* [WHAT YOU SHOULD DO]: Restate all the data word for word and omit the pictures.

* [DATASET EXCERPT]:
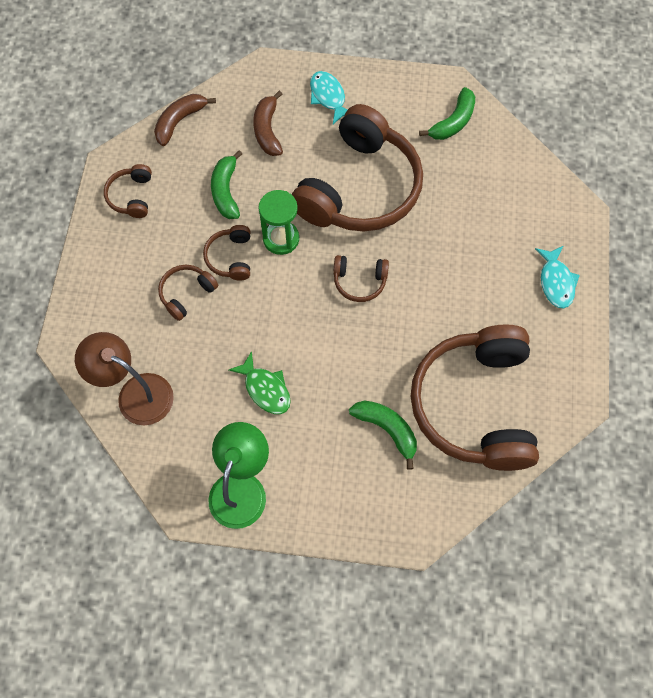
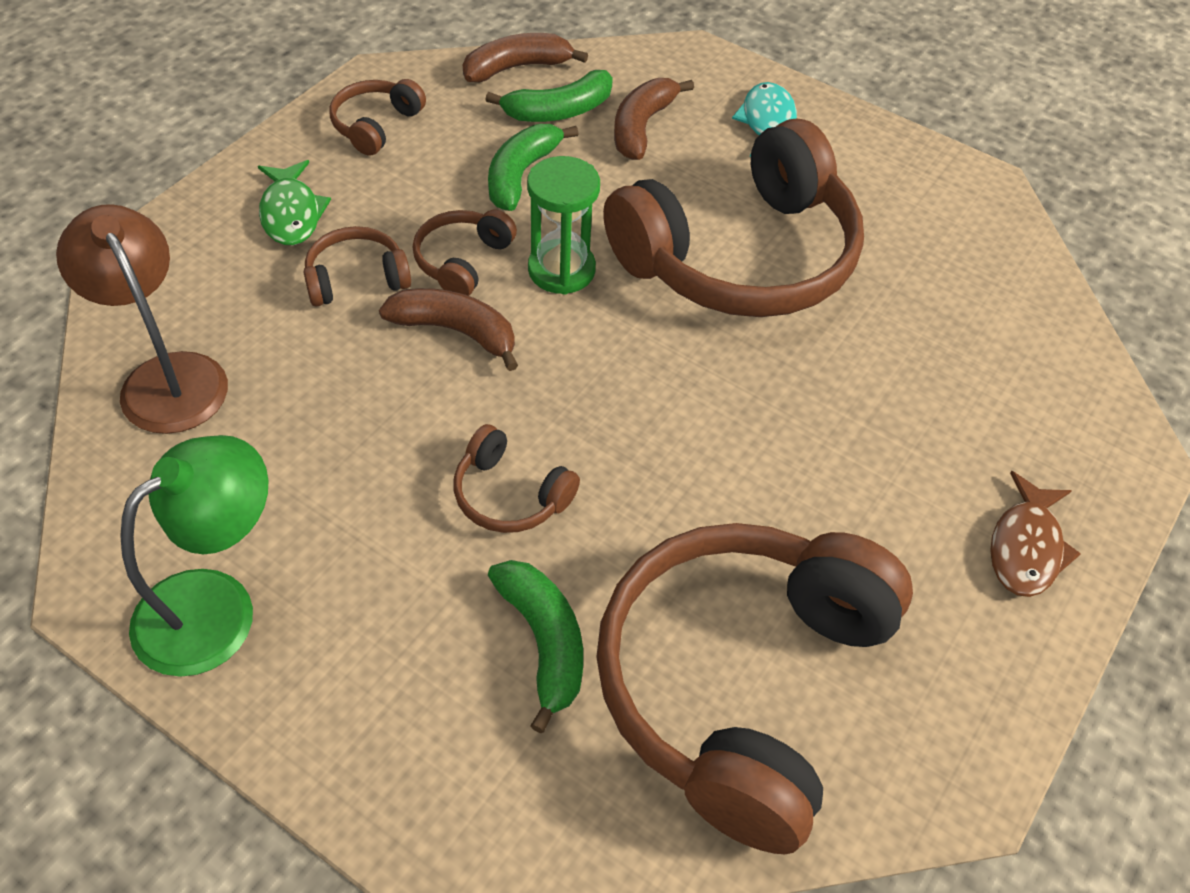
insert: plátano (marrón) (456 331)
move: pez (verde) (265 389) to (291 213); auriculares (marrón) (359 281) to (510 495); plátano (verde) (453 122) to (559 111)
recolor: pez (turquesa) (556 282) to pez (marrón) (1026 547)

* [OUTPUT]:
insert: plátano (marrón) (456 331)
move: pez (verde) (265 389) to (291 213); auriculares (marrón) (359 281) to (510 495); plátano (verde) (453 122) to (559 111)
recolor: pez (turquesa) (556 282) to pez (marrón) (1026 547)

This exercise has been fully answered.